# Aim of the task:
The records are to be repeated in full. Every line must match.

-=-=-=-=-

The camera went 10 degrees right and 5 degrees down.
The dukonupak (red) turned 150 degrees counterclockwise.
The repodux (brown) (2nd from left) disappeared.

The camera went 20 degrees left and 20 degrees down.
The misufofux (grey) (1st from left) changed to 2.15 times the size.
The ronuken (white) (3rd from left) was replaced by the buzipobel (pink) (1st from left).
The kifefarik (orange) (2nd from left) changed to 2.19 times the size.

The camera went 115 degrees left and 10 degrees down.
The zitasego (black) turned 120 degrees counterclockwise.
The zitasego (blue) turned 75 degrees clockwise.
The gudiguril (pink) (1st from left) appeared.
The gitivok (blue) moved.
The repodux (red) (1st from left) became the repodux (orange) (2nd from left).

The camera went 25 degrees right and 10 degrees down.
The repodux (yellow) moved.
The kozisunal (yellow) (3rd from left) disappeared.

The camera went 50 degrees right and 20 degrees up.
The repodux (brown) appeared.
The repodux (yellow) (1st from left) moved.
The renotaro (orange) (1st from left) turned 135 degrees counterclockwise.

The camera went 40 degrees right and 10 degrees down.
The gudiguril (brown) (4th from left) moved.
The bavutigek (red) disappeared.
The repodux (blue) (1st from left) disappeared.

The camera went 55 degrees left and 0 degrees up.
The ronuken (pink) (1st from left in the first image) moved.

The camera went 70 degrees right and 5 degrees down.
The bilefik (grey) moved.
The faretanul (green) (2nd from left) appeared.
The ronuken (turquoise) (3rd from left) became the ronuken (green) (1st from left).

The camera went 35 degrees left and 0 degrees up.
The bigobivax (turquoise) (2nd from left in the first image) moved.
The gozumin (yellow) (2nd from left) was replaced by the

-=-=-=-=-

# Solution:
The camera went 10 degrees right and 5 degrees down.
The dukonupak (red) turned 150 degrees counterclockwise.
The repodux (brown) (2nd from left) disappeared.

The camera went 20 degrees left and 20 degrees down.
The misufofux (grey) (1st from left) changed to 2.15 times the size.
The ronuken (white) (3rd from left) was replaced by the buzipobel (pink) (1st from left).
The kifefarik (orange) (2nd from left) changed to 2.19 times the size.

The camera went 115 degrees left and 10 degrees down.
The zitasego (black) turned 120 degrees counterclockwise.
The zitasego (blue) turned 75 degrees clockwise.
The gudiguril (pink) (1st from left) appeared.
The gitivok (blue) moved.
The repodux (red) (1st from left) became the repodux (orange) (2nd from left).

The camera went 25 degrees right and 10 degrees down.
The repodux (yellow) moved.
The kozisunal (yellow) (3rd from left) disappeared.

The camera went 50 degrees right and 20 degrees up.
The repodux (brown) appeared.
The repodux (yellow) (1st from left) moved.
The renotaro (orange) (1st from left) turned 135 degrees counterclockwise.

The camera went 40 degrees right and 10 degrees down.
The gudiguril (brown) (4th from left) moved.
The bavutigek (red) disappeared.
The repodux (blue) (1st from left) disappeared.

The camera went 55 degrees left and 0 degrees up.
The ronuken (pink) (1st from left in the first image) moved.

The camera went 70 degrees right and 5 degrees down.
The bilefik (grey) moved.
The faretanul (green) (2nd from left) appeared.
The ronuken (turquoise) (3rd from left) became the ronuken (green) (1st from left).

The camera went 35 degrees left and 0 degrees up.
The bigobivax (turquoise) (2nd from left in the first image) moved.
The gozumin (yellow) (2nd from left) was replaced by the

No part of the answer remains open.